── Data to use ──

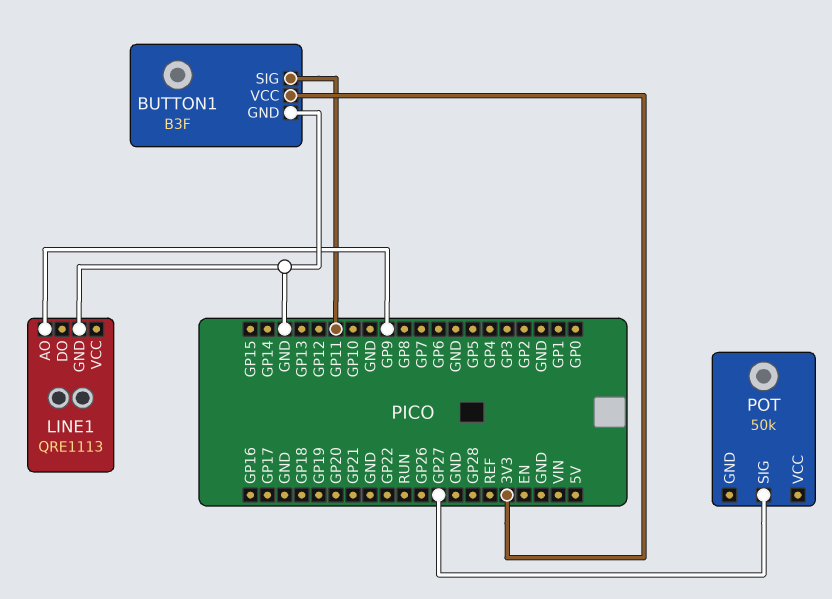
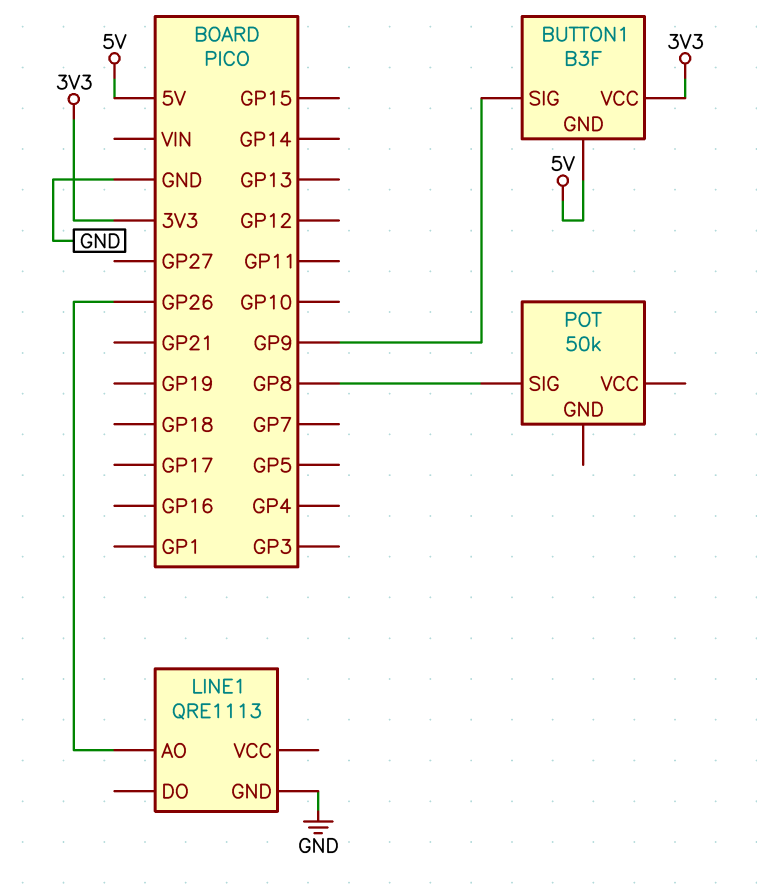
BUTTON1 pin GND: GND -> 5V
BUTTON1 pin SIG: GP11 -> GP9
LINE1 pin AO: GP9 -> GP26
POT pin SIG: GP27 -> GP8

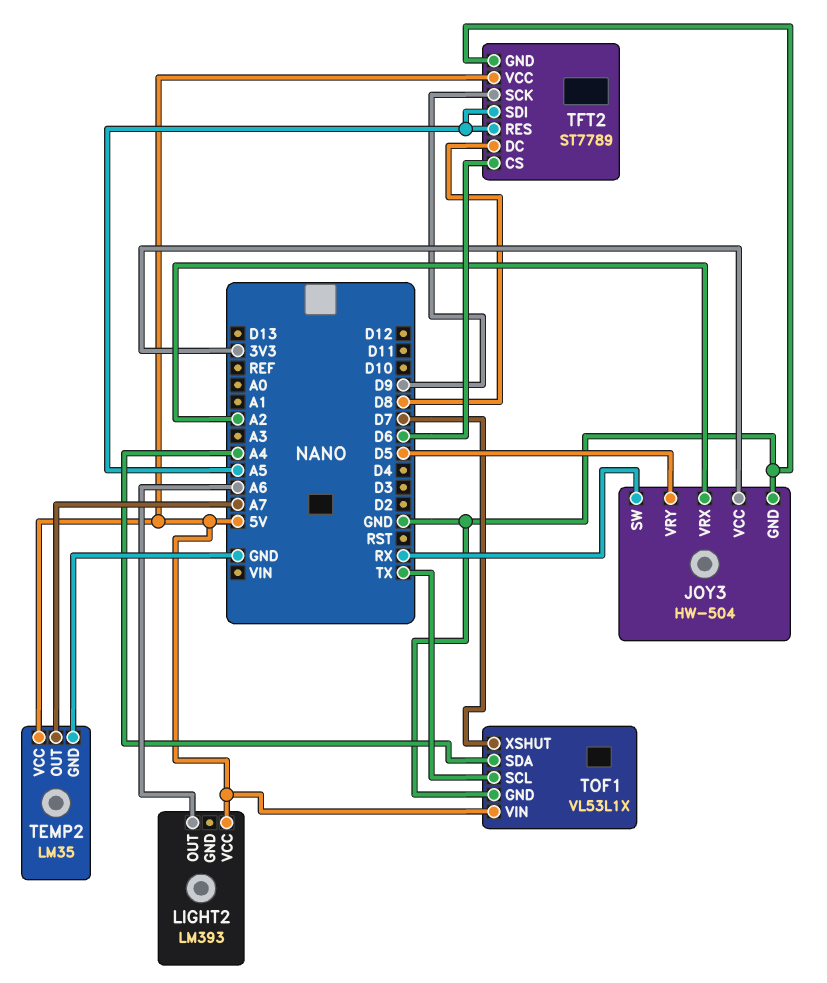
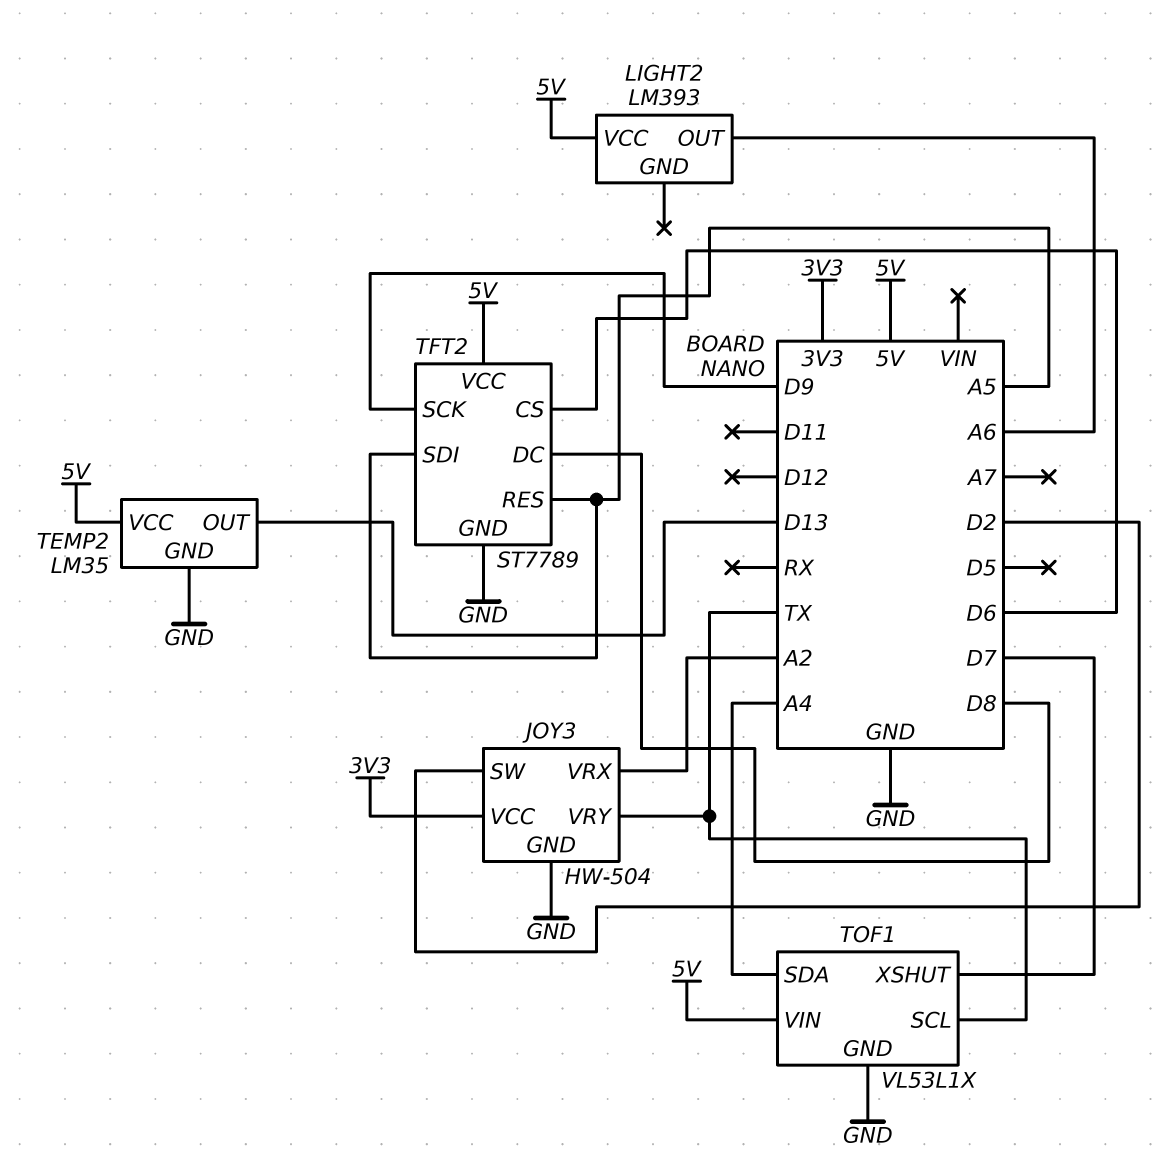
JOY3 pin SW: RX -> D2
JOY3 pin VRY: D5 -> TX
TEMP2 pin OUT: A7 -> D13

───

→ Exercise details
Exactly the lines from the one that contains "BUTTON1 pin SIG: GP11 -> GP9" through the final line of the records above are needed, given again word for word, with every picture left out.

→ Task solution
BUTTON1 pin SIG: GP11 -> GP9
LINE1 pin AO: GP9 -> GP26
POT pin SIG: GP27 -> GP8

JOY3 pin SW: RX -> D2
JOY3 pin VRY: D5 -> TX
TEMP2 pin OUT: A7 -> D13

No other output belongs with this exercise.